═════ Information ═════
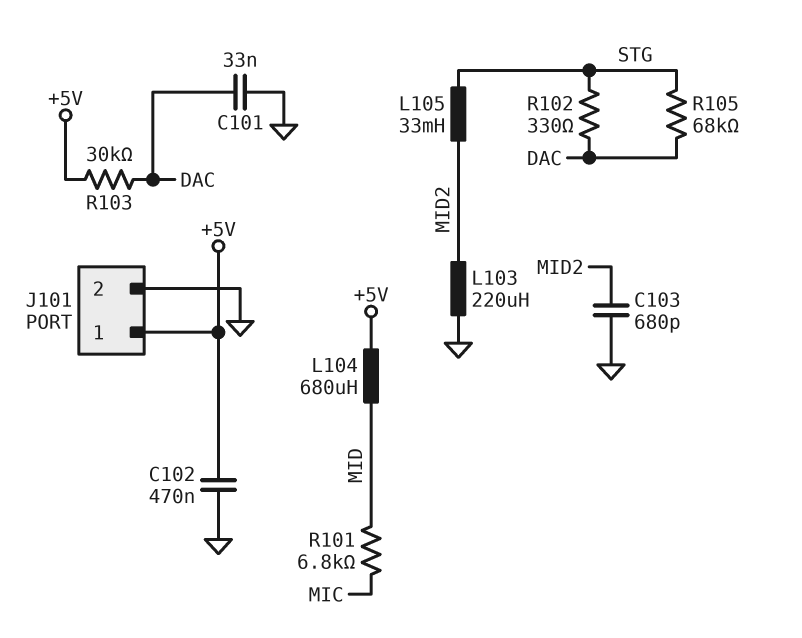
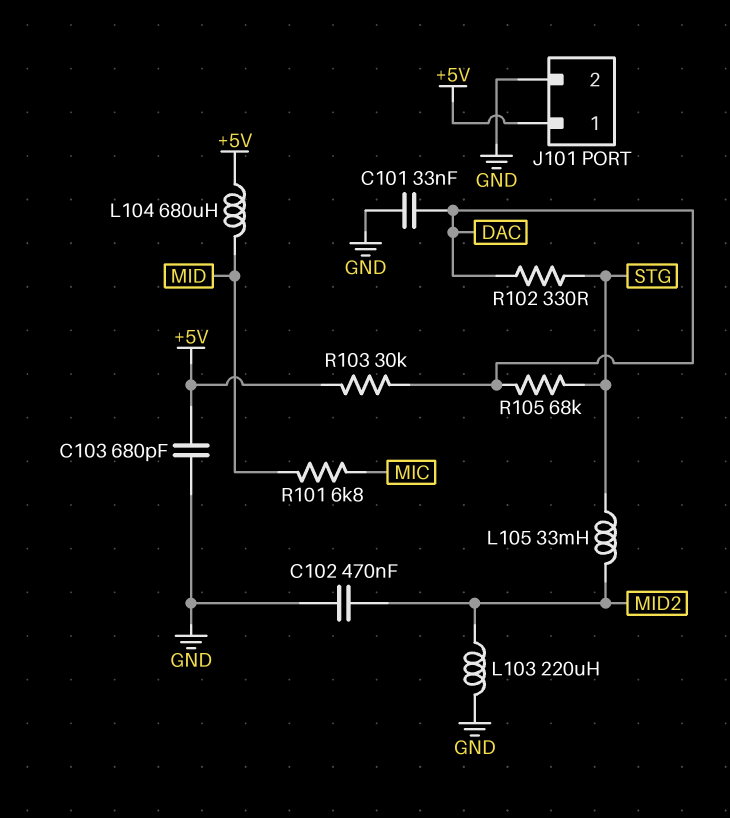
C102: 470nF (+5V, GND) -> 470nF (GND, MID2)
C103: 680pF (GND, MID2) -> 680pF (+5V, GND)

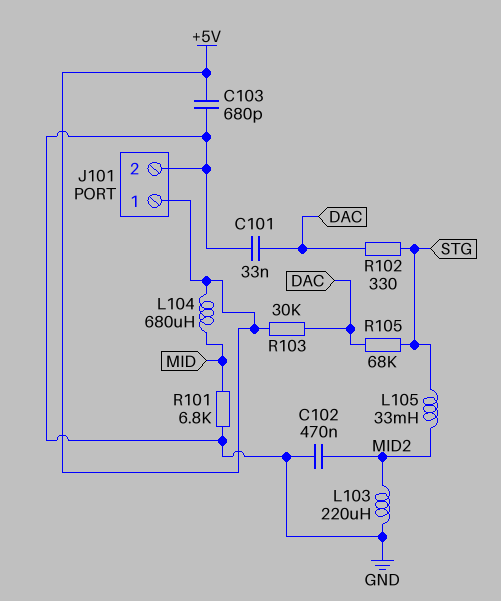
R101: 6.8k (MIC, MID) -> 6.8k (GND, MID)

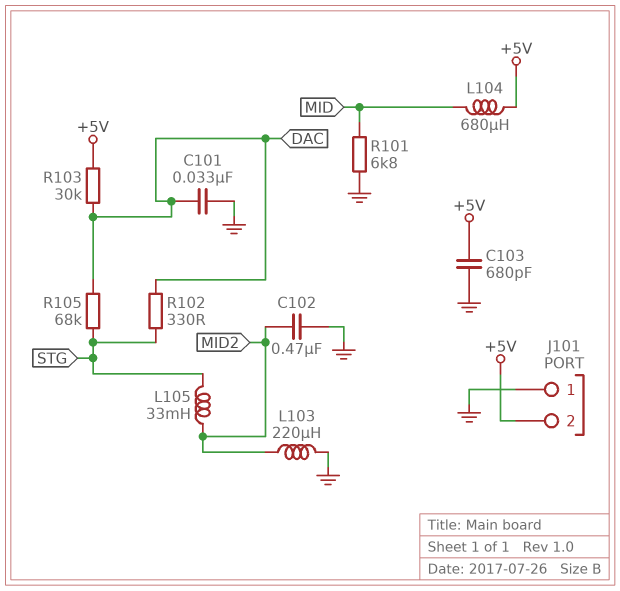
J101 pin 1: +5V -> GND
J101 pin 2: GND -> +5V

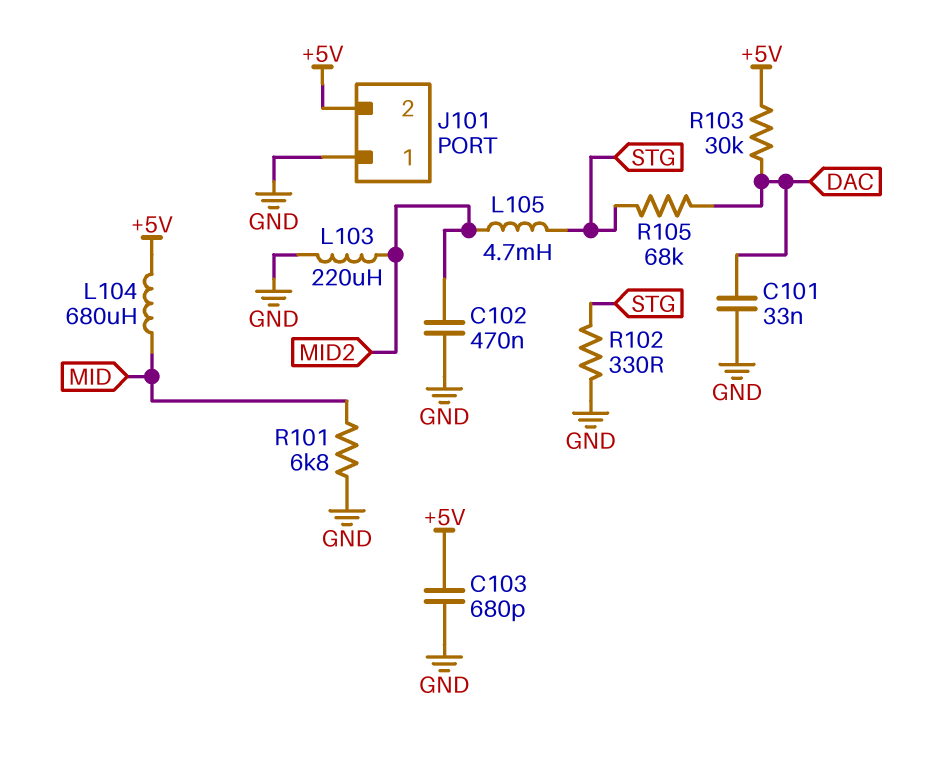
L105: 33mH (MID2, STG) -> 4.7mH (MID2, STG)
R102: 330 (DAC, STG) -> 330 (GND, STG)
═════
═════ Information ═════
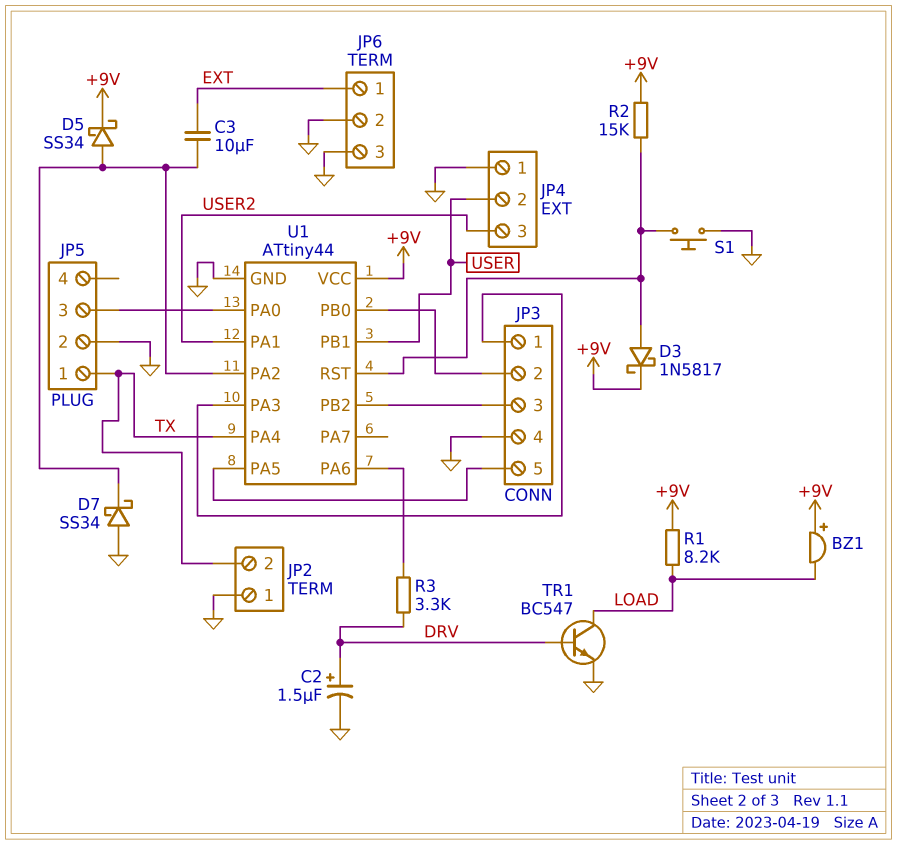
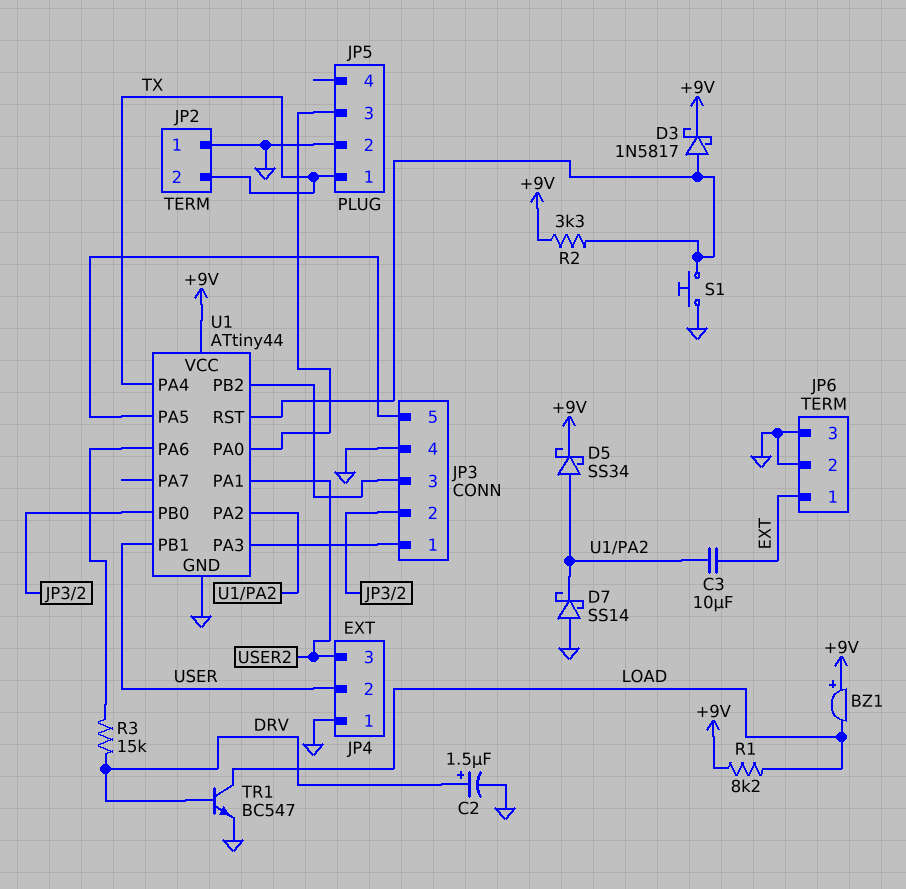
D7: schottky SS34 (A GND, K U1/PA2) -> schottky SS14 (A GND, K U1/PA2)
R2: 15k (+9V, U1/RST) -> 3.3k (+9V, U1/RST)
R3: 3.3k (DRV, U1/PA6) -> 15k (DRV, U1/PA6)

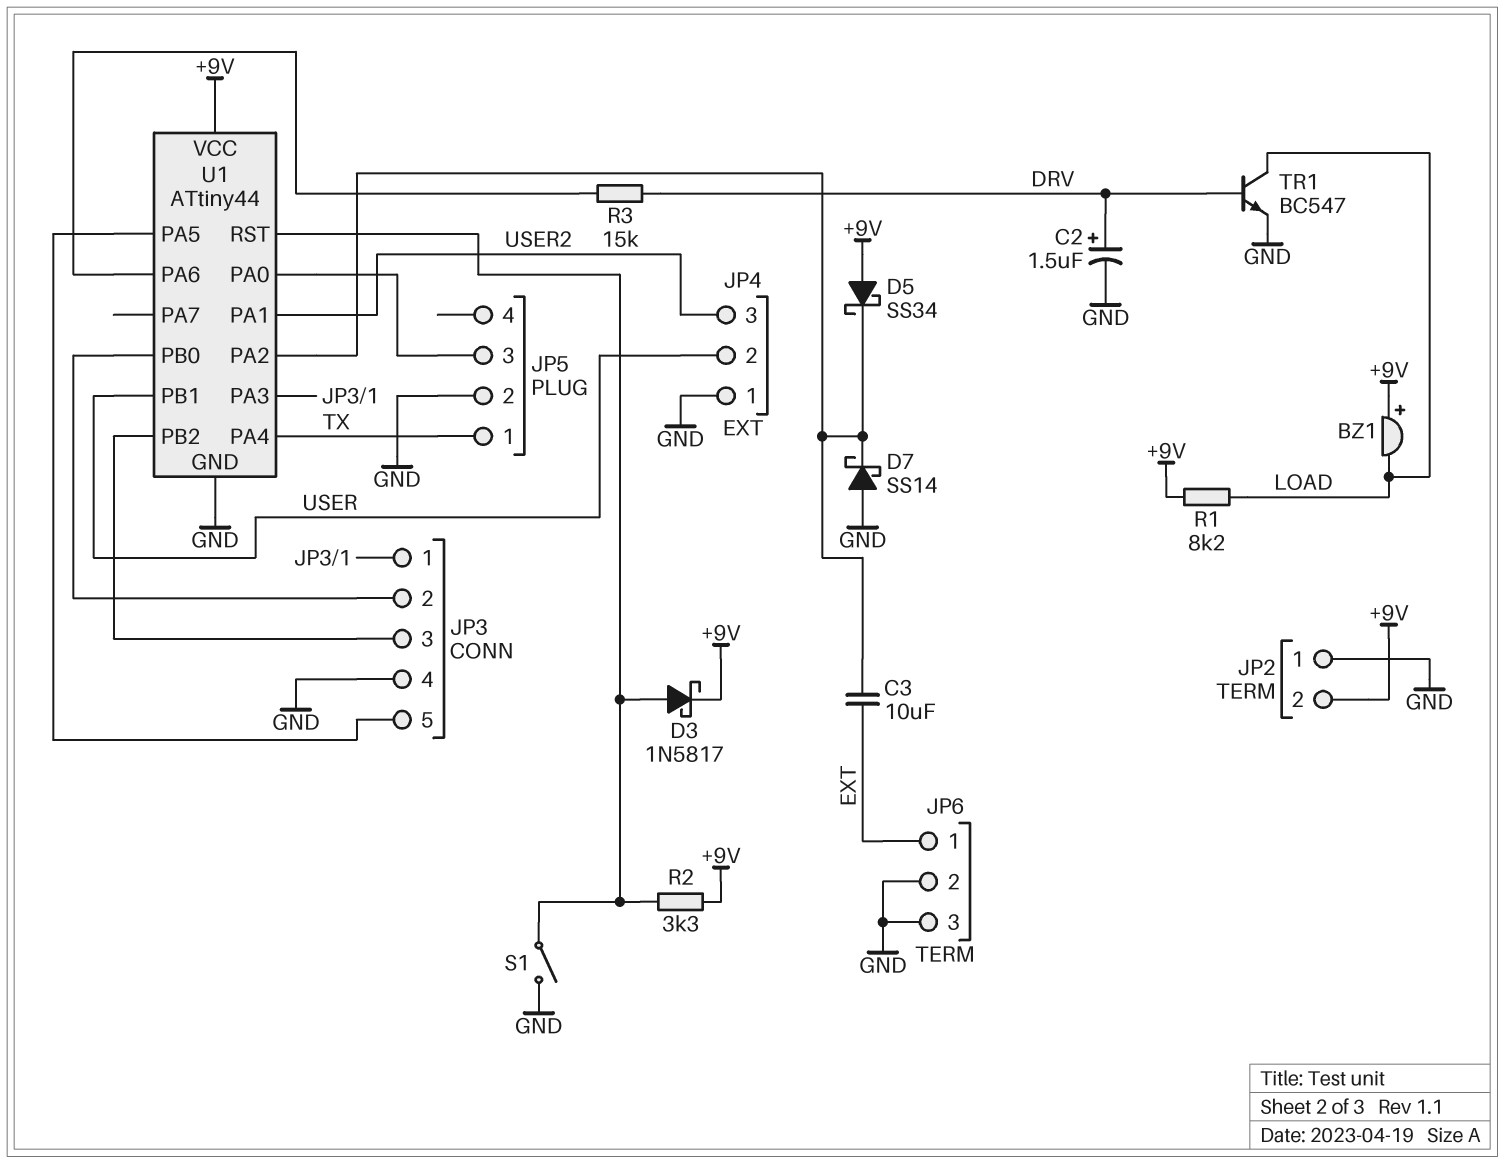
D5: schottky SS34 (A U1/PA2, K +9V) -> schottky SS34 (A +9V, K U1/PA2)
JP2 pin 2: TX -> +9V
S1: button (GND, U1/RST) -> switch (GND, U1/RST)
═════
Task objective: Look above for the line that contains "JP2 pin 2: TX -> +9V". Starting there, transcribe every line exactly until you have copied the line that contains "S1: button (GND, U1/RST)".

Answer section:
JP2 pin 2: TX -> +9V
S1: button (GND, U1/RST) -> switch (GND, U1/RST)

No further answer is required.